YOUR OBJECTIVE: All of the listing should be returned as written, apart from any picture in it.
*** Opening MATERIAL PROVIDED ***
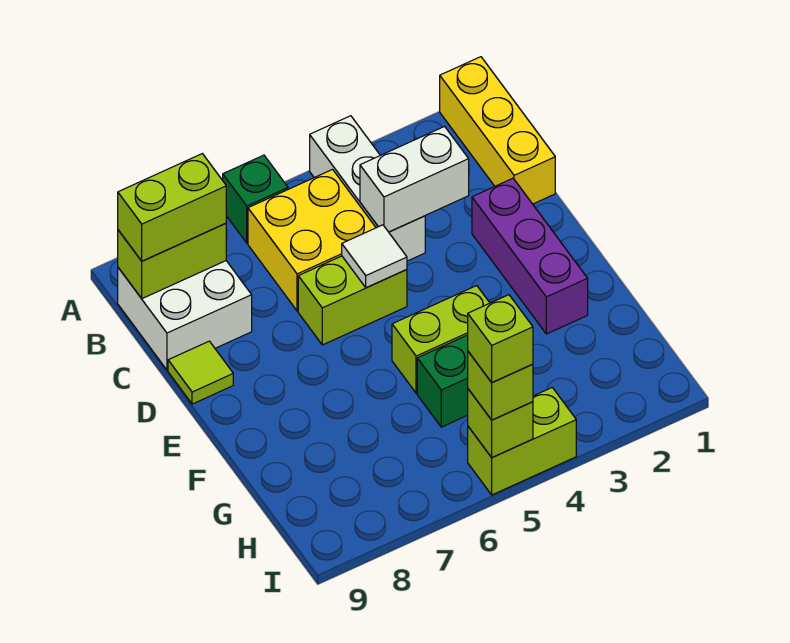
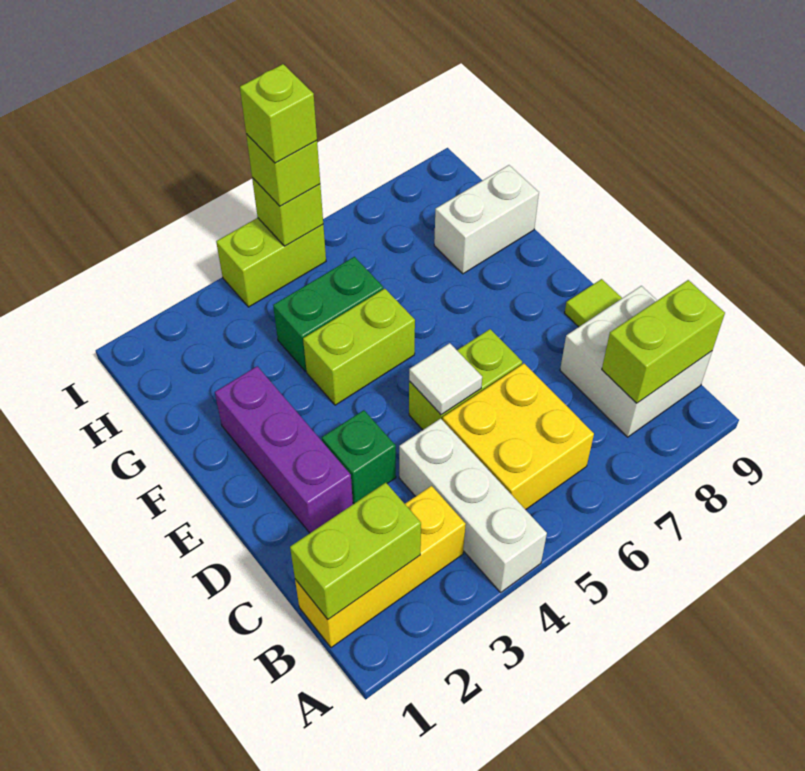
yellow brick A1:C1 level 1 -> yellow brick B1:B3 level 1
green brick A6 level 1 -> green brick D3 level 1
lime brick B8:B9 level 3 -> lime brick B1:B2 level 2
white brick C3:C4 level 2 -> white brick G8:G9 level 1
*** Closing MATERIAL PROVIDED ***
WRITTEN SOLUTION:
yellow brick A1:C1 level 1 -> yellow brick B1:B3 level 1
green brick A6 level 1 -> green brick D3 level 1
lime brick B8:B9 level 3 -> lime brick B1:B2 level 2
white brick C3:C4 level 2 -> white brick G8:G9 level 1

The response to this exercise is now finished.